Task requirements:
Show all the lines in the data below that include the word "orange".

Information:
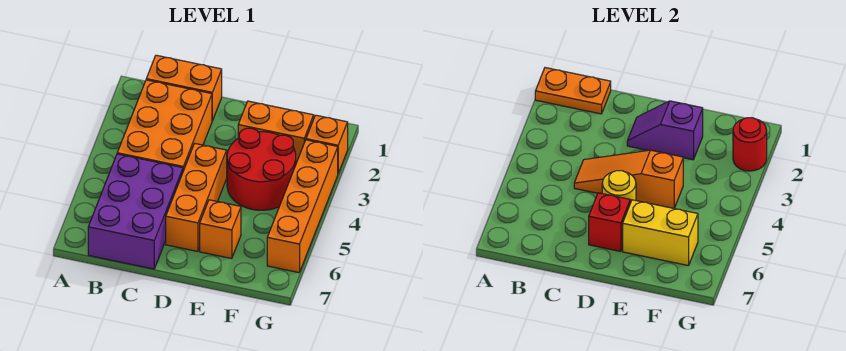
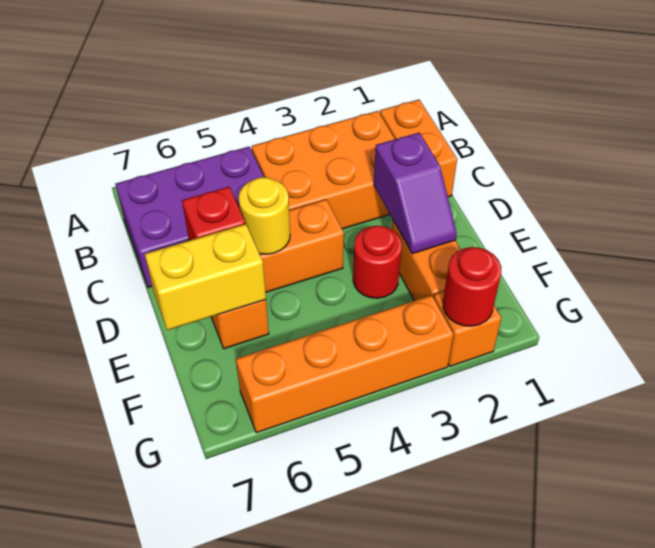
orange plate A1:B1 level 2 -> none
orange slope C4:E4 level 2 top E -> none
purple slope D2:E2 level 2 top E -> purple slope D2:E2 level 2 top D
red round brick E3:F4 level 1 -> red round brick E3 level 1
yellow brick E6:F6 level 2 -> yellow brick E6:E7 level 2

Response:
orange plate A1:B1 level 2 -> none
orange slope C4:E4 level 2 top E -> none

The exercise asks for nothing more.